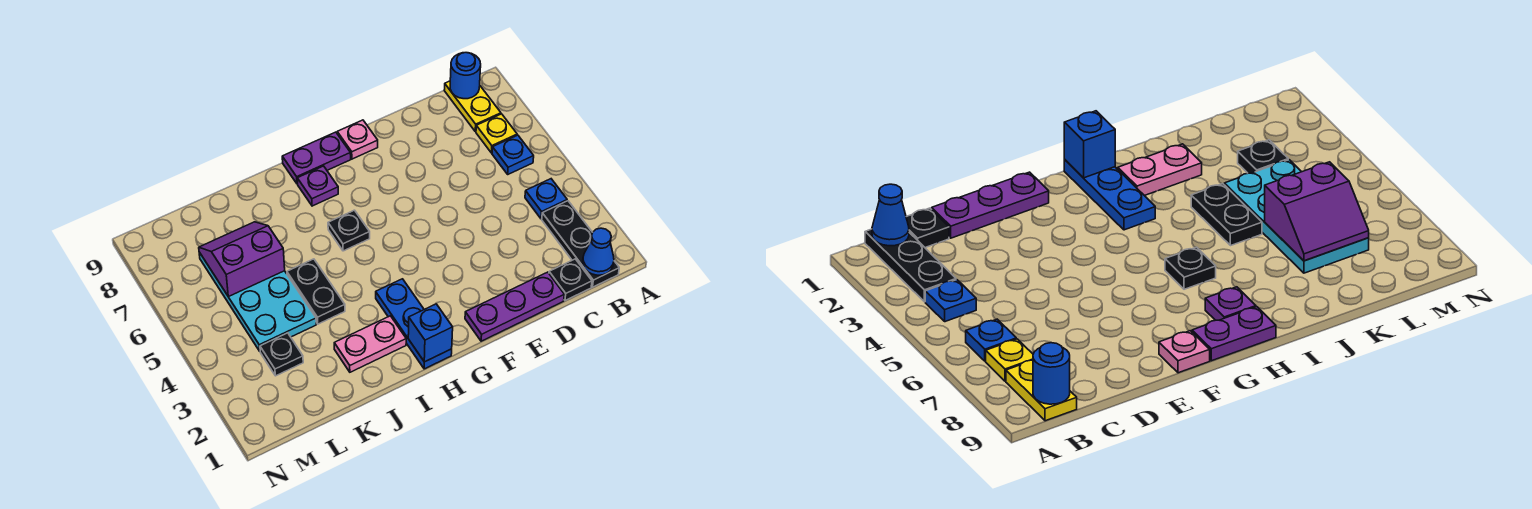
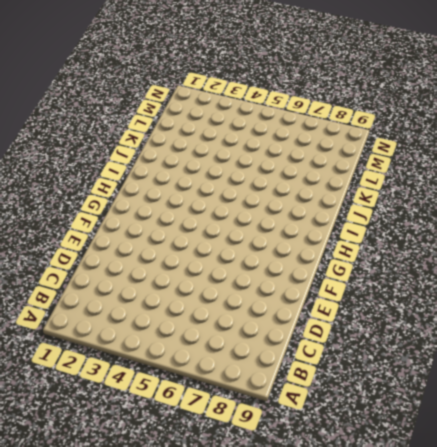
none -> black 1x3 plate [542,201,619,287]
none -> blue 1x1 plate [525,179,567,219]
none -> blue 1x1 plate [492,135,534,174]

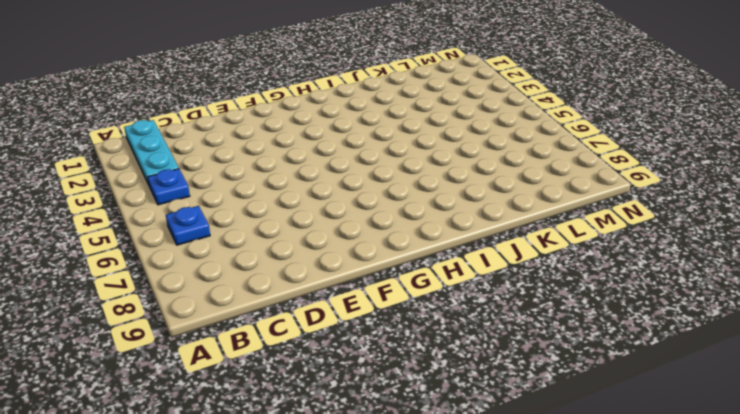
cyan 1x3 plate [124,120,179,185] -> black 1x3 plate [542,201,619,287]
none -> yellow 1x1 plate [476,114,517,153]
none -> yellow 1x2 plate [444,81,501,132]
none -> black 1x1 plate [549,259,592,301]

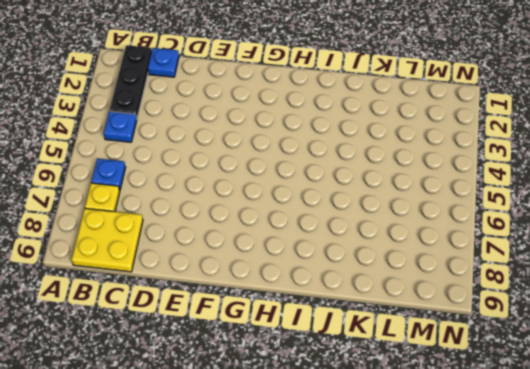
yellow 2x2 plate [71,208,143,272] -> yellow 1x2 plate [444,81,501,132]
blue 1x1 plate [148,48,179,77] -> black 1x1 plate [549,259,592,301]
none -> purple 1x3 plate [465,272,564,341]
none -> pink 1x1 plate [337,120,378,159]
none -> purple 1x2 plate [282,132,351,184]

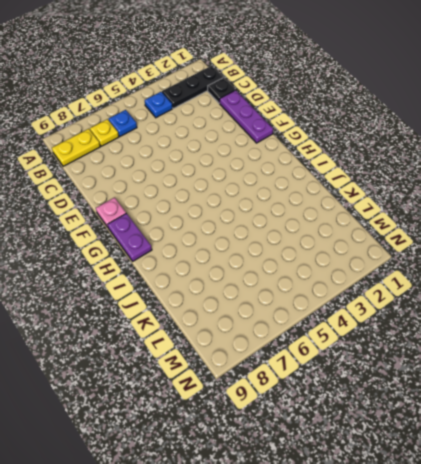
none -> blue 1x3 plate [376,279,452,369]
none -> black 1x1 plate [328,210,370,251]
none -> purple 1x1 plate [297,166,338,206]

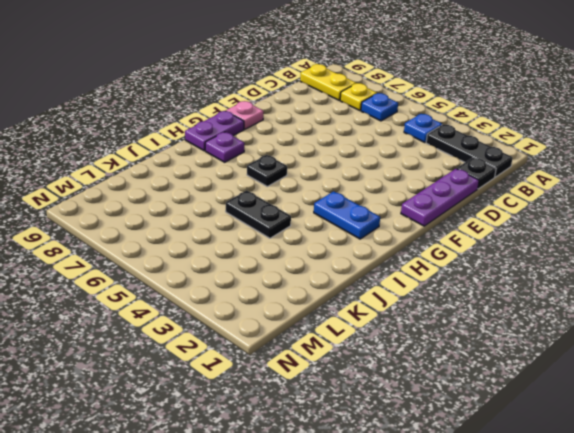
blue 1x2 plate [314,191,380,239] -> blue 1x3 plate [376,279,452,369]
none -> pink 1x2 plate [334,316,406,372]
none -> cyan 2x4 plate [199,252,316,351]
none -> black 1x1 plate [260,333,303,376]

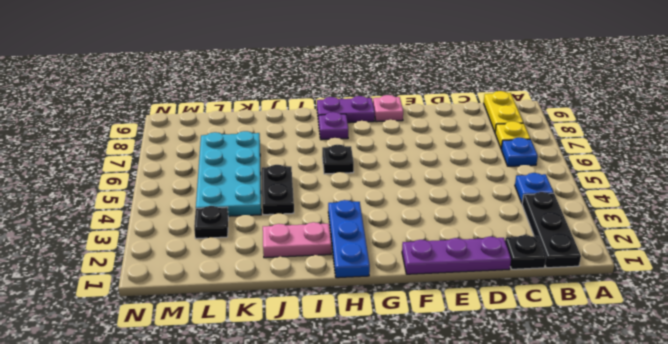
none -> blue 1x1 cone [583,228,614,275]
none -> blue 1x1 round brick [450,53,481,99]
none -> blue 1x1 brick [408,304,453,362]

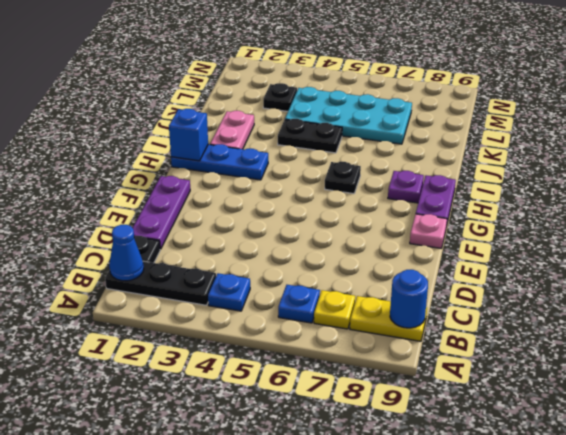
none -> purple 2x2 slope [199,222,285,297]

····················

## Exercise brief
Copy all the material above exactly, but skip each image.

## Answer for the task
none -> black 1x3 plate [542,201,619,287]
none -> blue 1x1 plate [525,179,567,219]
none -> blue 1x1 plate [492,135,534,174]

cyan 1x3 plate [124,120,179,185] -> black 1x3 plate [542,201,619,287]
none -> yellow 1x1 plate [476,114,517,153]
none -> yellow 1x2 plate [444,81,501,132]
none -> black 1x1 plate [549,259,592,301]

yellow 2x2 plate [71,208,143,272] -> yellow 1x2 plate [444,81,501,132]
blue 1x1 plate [148,48,179,77] -> black 1x1 plate [549,259,592,301]
none -> purple 1x3 plate [465,272,564,341]
none -> pink 1x1 plate [337,120,378,159]
none -> purple 1x2 plate [282,132,351,184]

none -> blue 1x3 plate [376,279,452,369]
none -> black 1x1 plate [328,210,370,251]
none -> purple 1x1 plate [297,166,338,206]

blue 1x2 plate [314,191,380,239] -> blue 1x3 plate [376,279,452,369]
none -> pink 1x2 plate [334,316,406,372]
none -> cyan 2x4 plate [199,252,316,351]
none -> black 1x1 plate [260,333,303,376]

none -> blue 1x1 cone [583,228,614,275]
none -> blue 1x1 round brick [450,53,481,99]
none -> blue 1x1 brick [408,304,453,362]

none -> purple 2x2 slope [199,222,285,297]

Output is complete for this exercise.